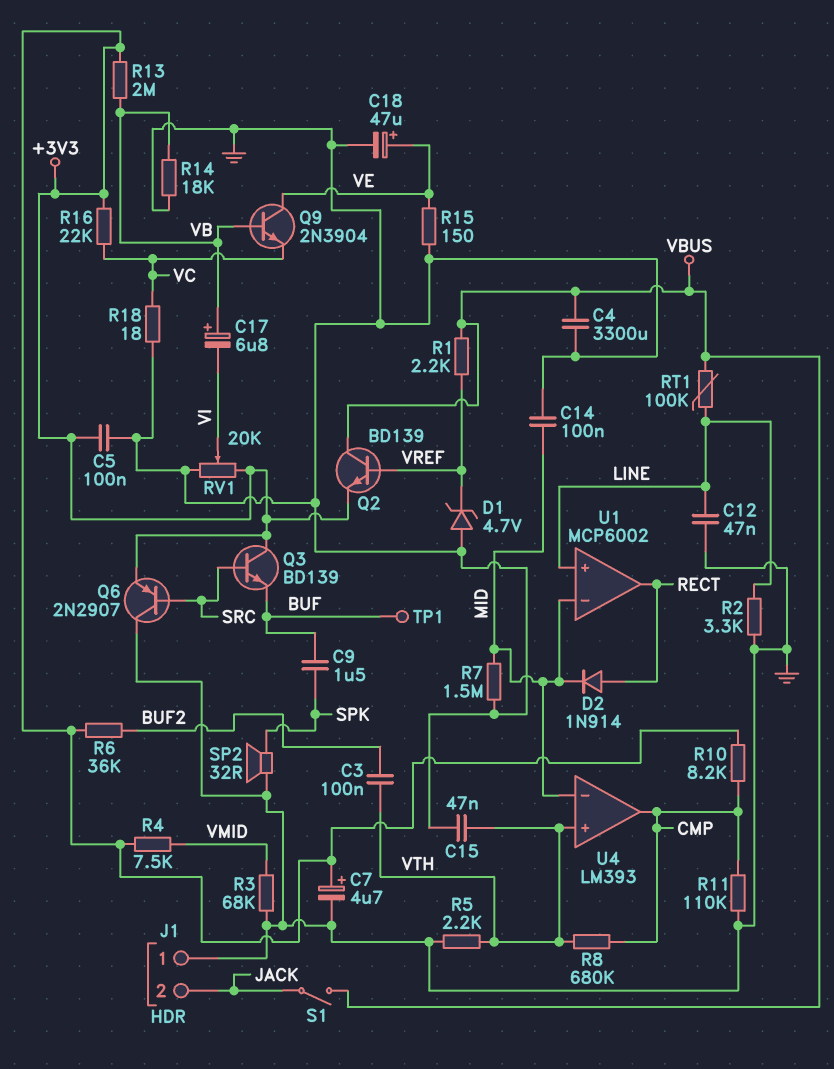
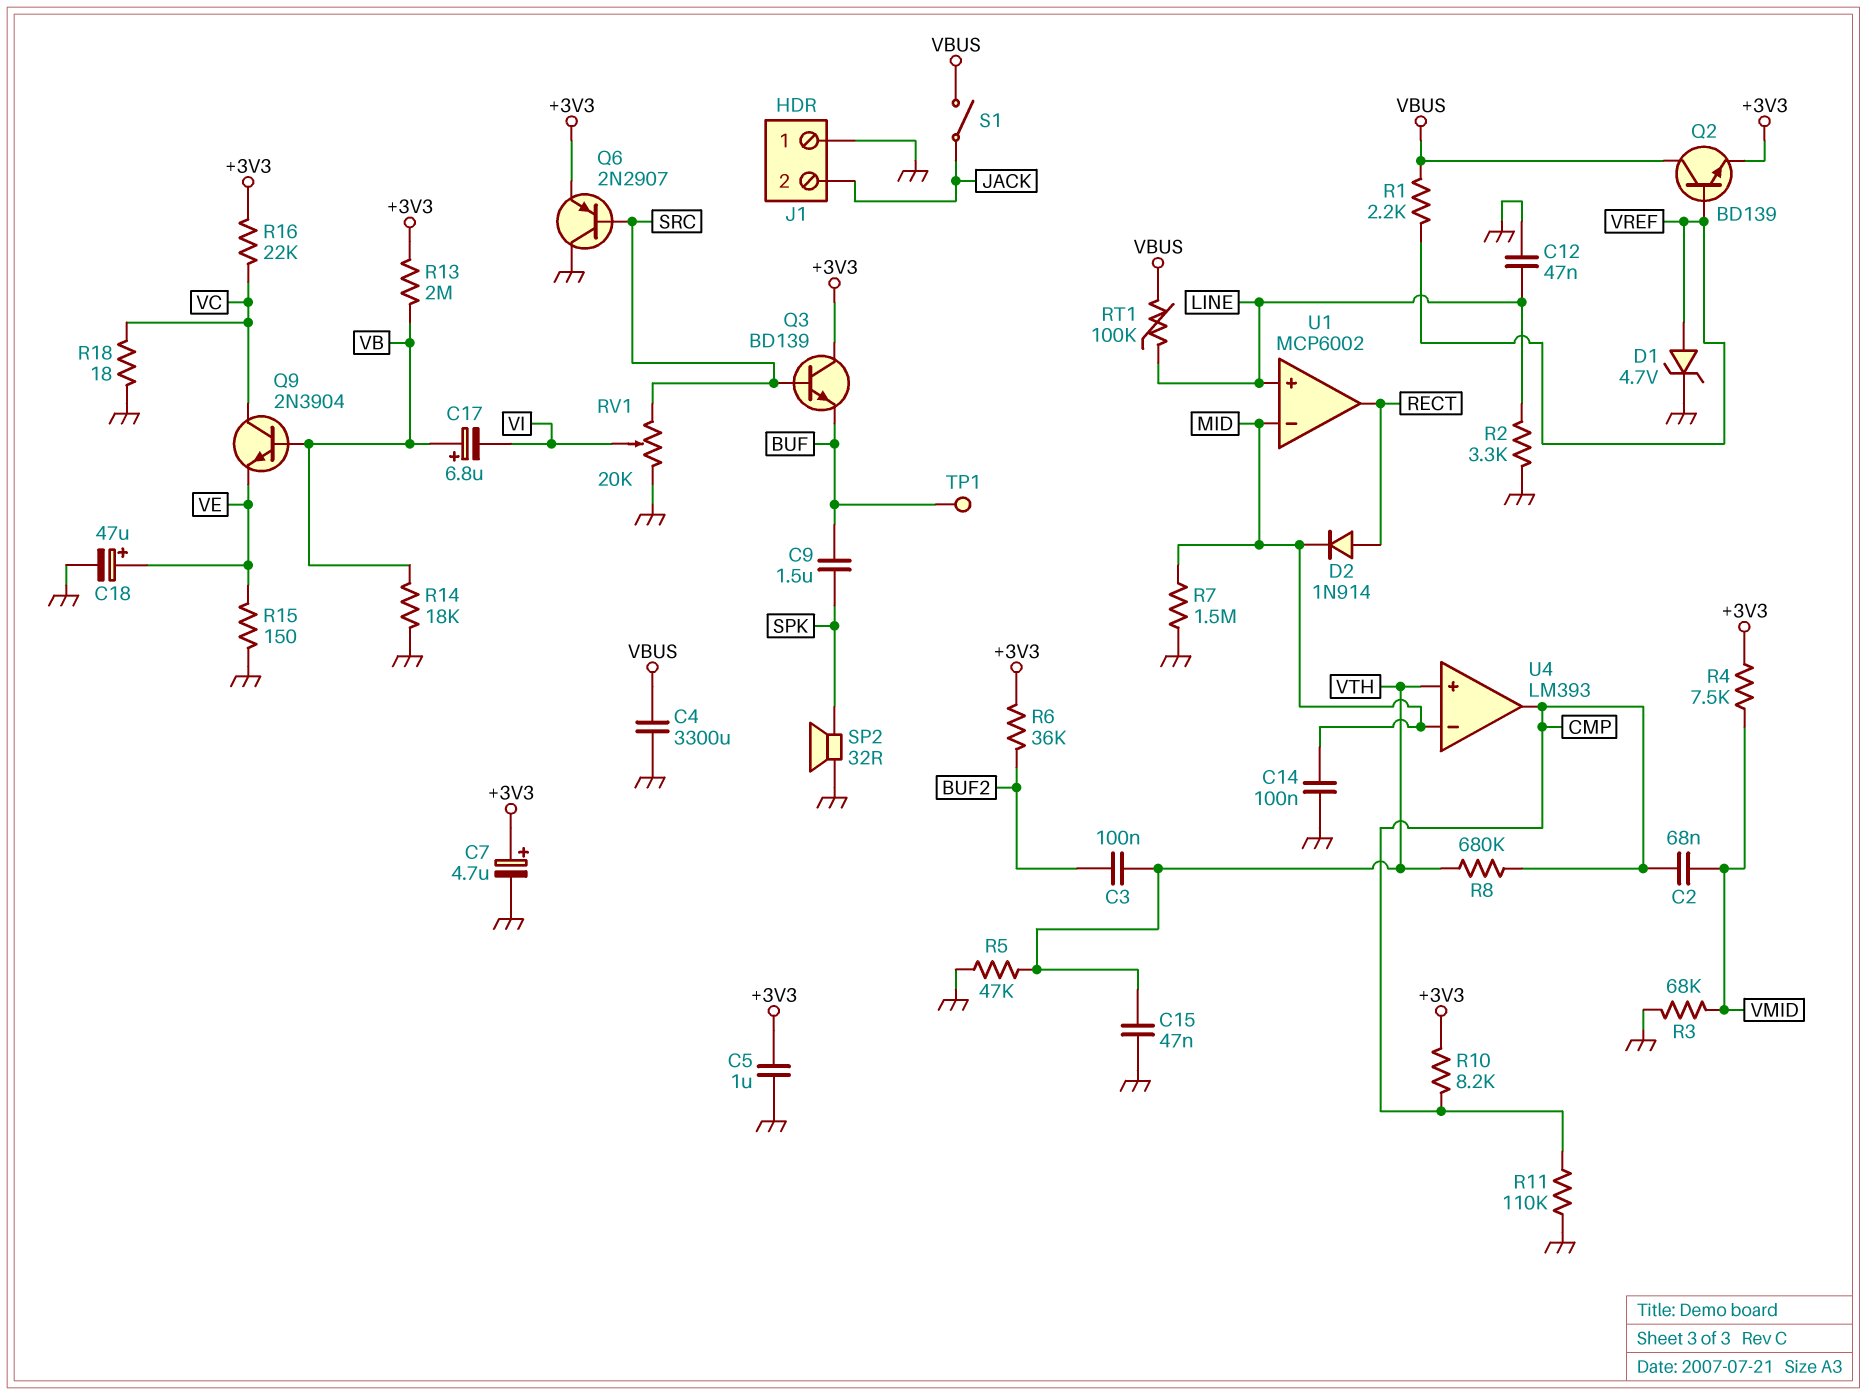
C2: none -> 68nF (CMP, VMID)
C5: 100nF (+3V3, GND) -> 1uF (+3V3, GND)
D1: zener 4.7V (A GND, K VREF) -> zener 4.7V (A VREF, K GND)
Q9: NPN 2N3904 (B VB, C VE, E VC) -> NPN 2N3904 (B VB, C VC, E VE)
R5: 2.2k (GND, VTH) -> 47k (GND, VTH)
RV1: 20k (+3V3, GND, wiper VI) -> 20k (GND, SRC, wiper VI)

> _YOUR TASK_:
If an entry holds a picture, skip the picture and print the rest of the data exactly.

> _TASK SOLUTION_:
C2: none -> 68nF (CMP, VMID)
C5: 100nF (+3V3, GND) -> 1uF (+3V3, GND)
D1: zener 4.7V (A GND, K VREF) -> zener 4.7V (A VREF, K GND)
Q9: NPN 2N3904 (B VB, C VE, E VC) -> NPN 2N3904 (B VB, C VC, E VE)
R5: 2.2k (GND, VTH) -> 47k (GND, VTH)
RV1: 20k (+3V3, GND, wiper VI) -> 20k (GND, SRC, wiper VI)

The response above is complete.